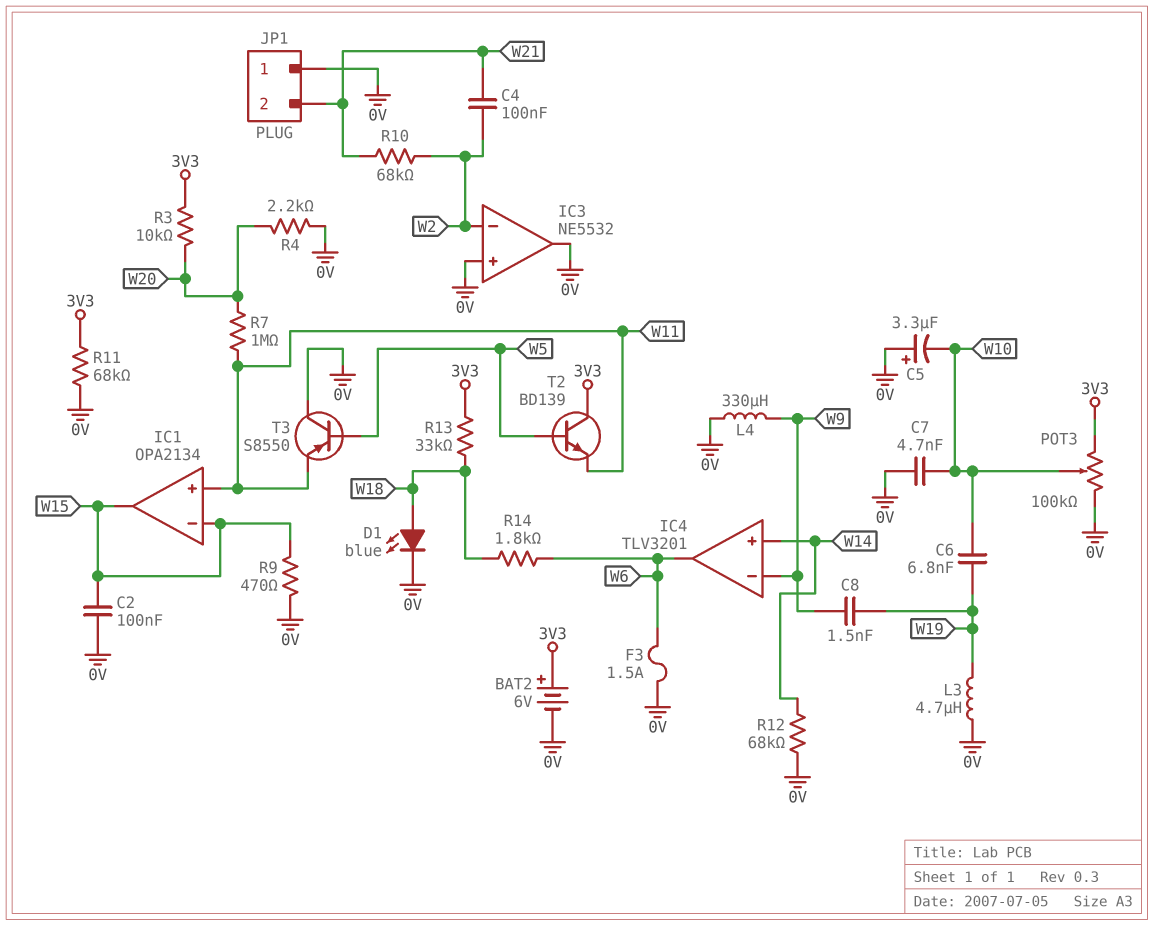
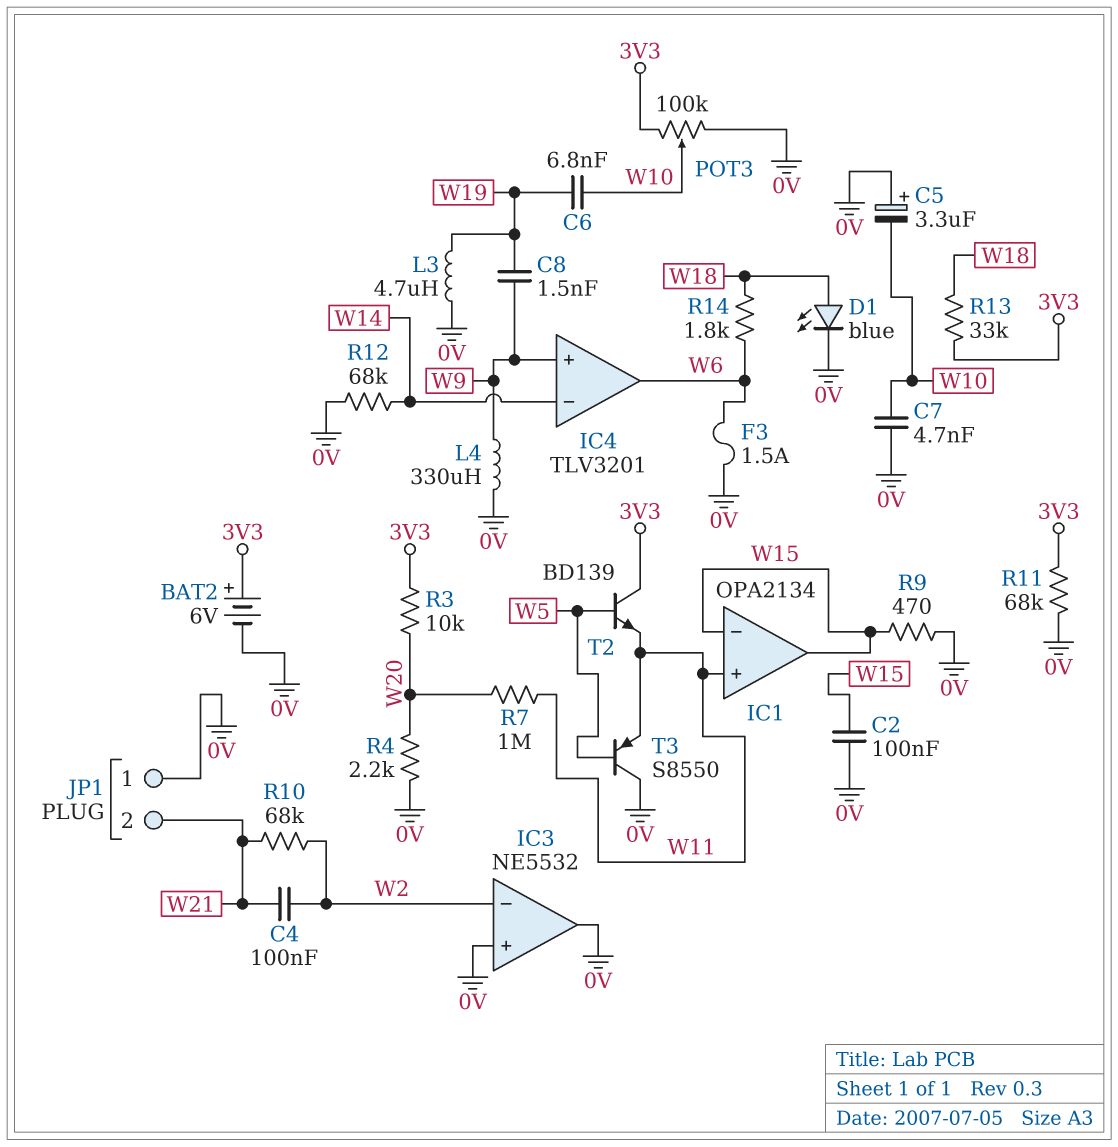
IC4 pin in+: W14 -> W9
IC4 pin in-: W9 -> W14

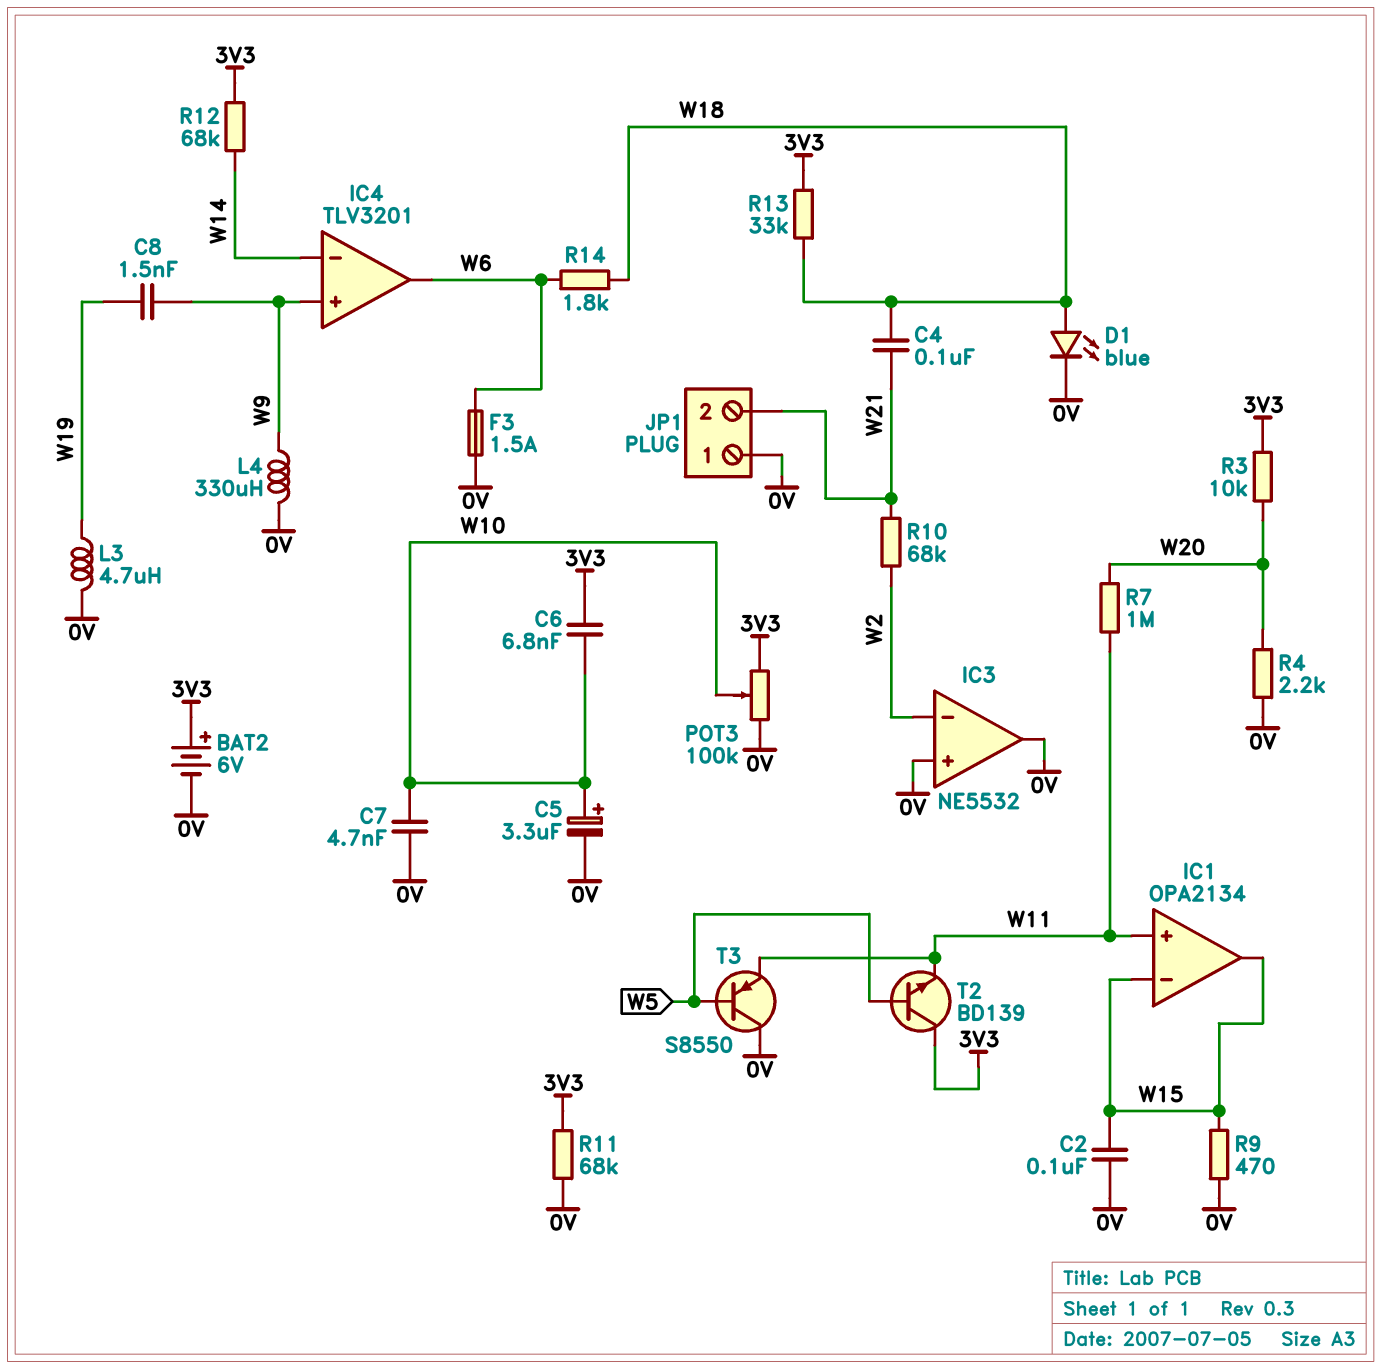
C4: 100nF (W2, W21) -> 100nF (W18, W21)
C5: 3.3uF (plus 0V, minus W10) -> 3.3uF (plus W10, minus 0V)
C6: 6.8nF (W10, W19) -> 6.8nF (3V3, W10)
R12: 68k (0V, W14) -> 68k (3V3, W14)

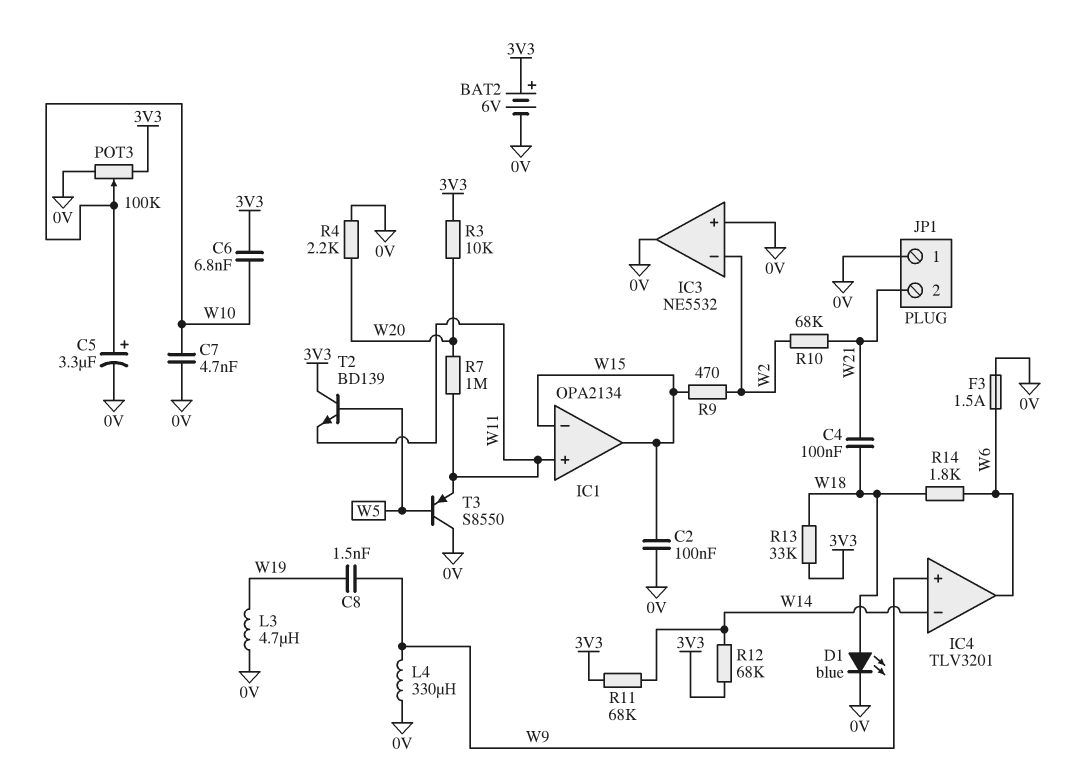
R9: 470 (0V, W15) -> 470 (W2, W15)
R11: 68k (0V, 3V3) -> 68k (3V3, W14)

-.-.-

Your objective: Please restate the whole listing exactly, without any of its pictures.

Solution to this exercise:
IC4 pin in+: W14 -> W9
IC4 pin in-: W9 -> W14

C4: 100nF (W2, W21) -> 100nF (W18, W21)
C5: 3.3uF (plus 0V, minus W10) -> 3.3uF (plus W10, minus 0V)
C6: 6.8nF (W10, W19) -> 6.8nF (3V3, W10)
R12: 68k (0V, W14) -> 68k (3V3, W14)

R9: 470 (0V, W15) -> 470 (W2, W15)
R11: 68k (0V, 3V3) -> 68k (3V3, W14)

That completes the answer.